The problem = Leave out the pictures and restate every entry word for word.

Stored records:
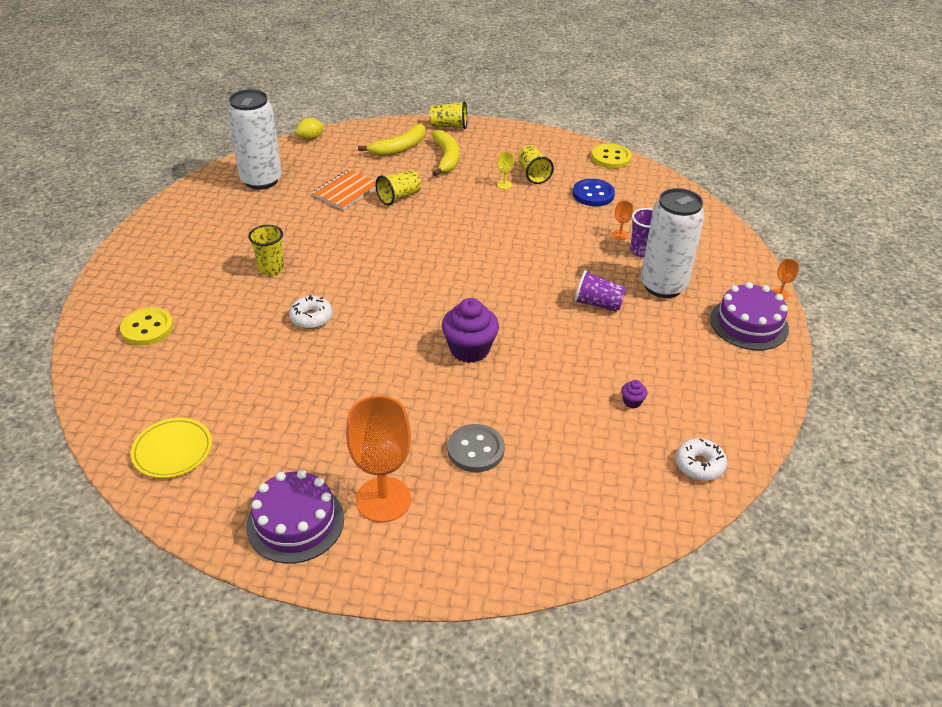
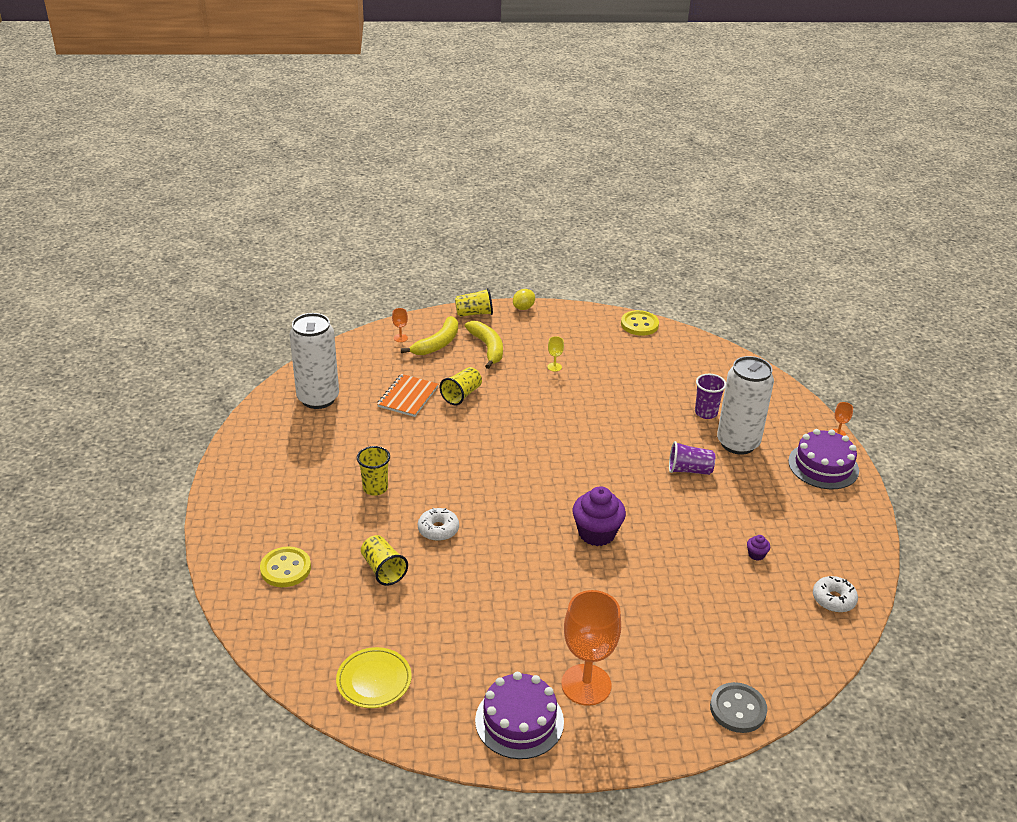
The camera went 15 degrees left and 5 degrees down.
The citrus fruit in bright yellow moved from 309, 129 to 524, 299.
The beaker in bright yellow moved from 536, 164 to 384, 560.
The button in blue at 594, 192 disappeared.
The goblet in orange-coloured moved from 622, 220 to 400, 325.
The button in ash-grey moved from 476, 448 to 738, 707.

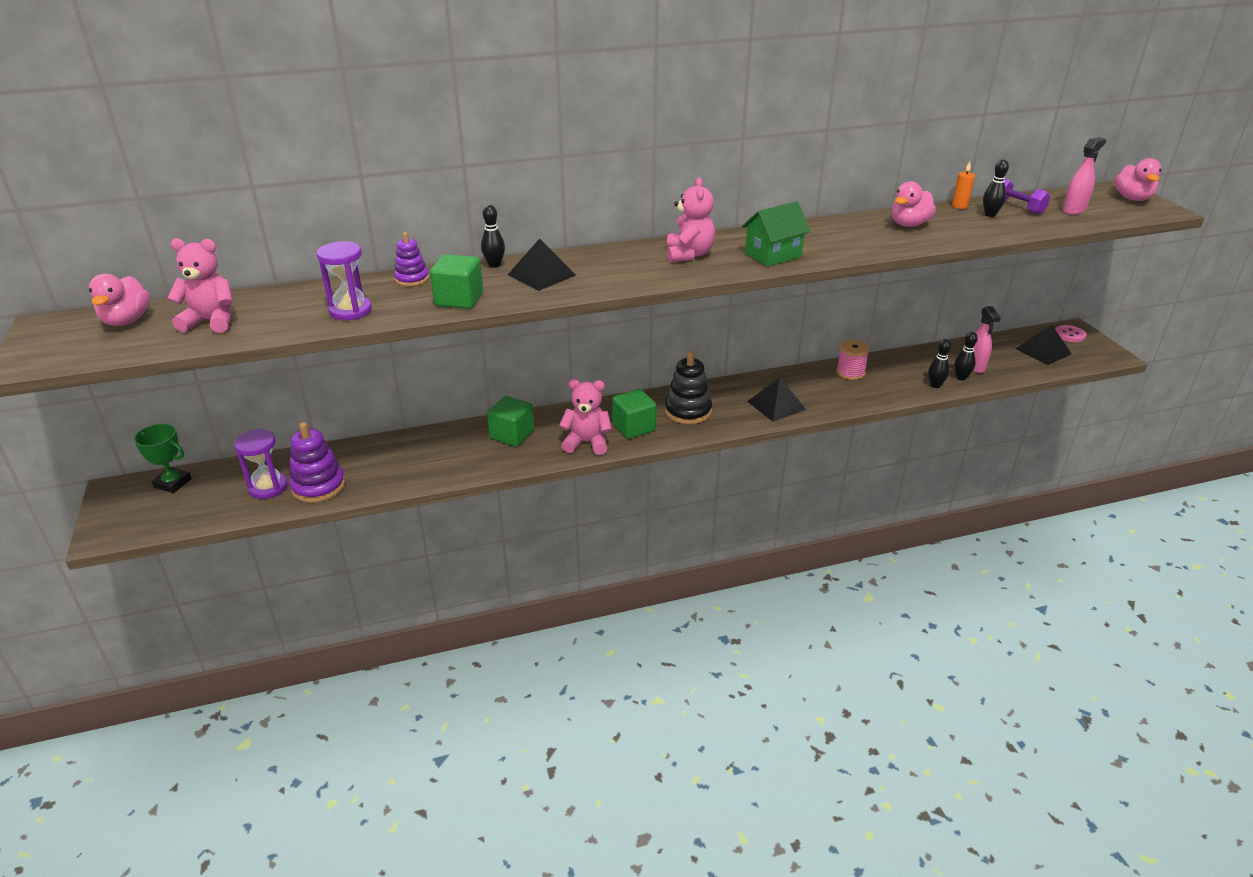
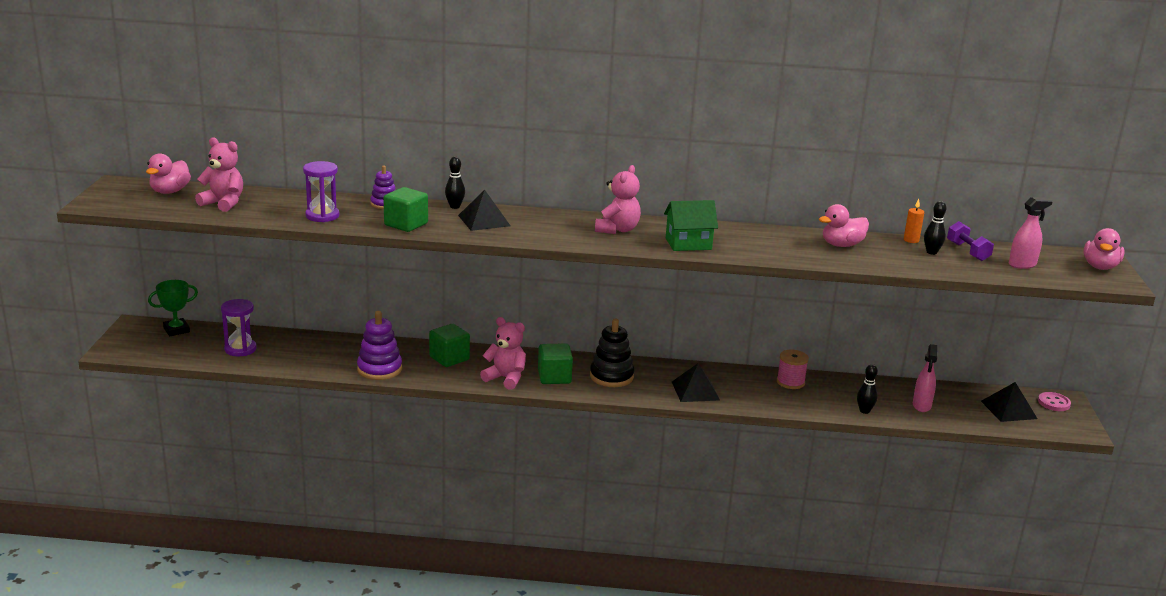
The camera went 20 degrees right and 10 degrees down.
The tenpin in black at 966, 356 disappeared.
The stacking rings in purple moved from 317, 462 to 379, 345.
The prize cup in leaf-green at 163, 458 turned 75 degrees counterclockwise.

Answer for the task =
The camera went 15 degrees left and 5 degrees down.
The citrus fruit in bright yellow moved from 309, 129 to 524, 299.
The beaker in bright yellow moved from 536, 164 to 384, 560.
The button in blue at 594, 192 disappeared.
The goblet in orange-coloured moved from 622, 220 to 400, 325.
The button in ash-grey moved from 476, 448 to 738, 707.

The camera went 20 degrees right and 10 degrees down.
The tenpin in black at 966, 356 disappeared.
The stacking rings in purple moved from 317, 462 to 379, 345.
The prize cup in leaf-green at 163, 458 turned 75 degrees counterclockwise.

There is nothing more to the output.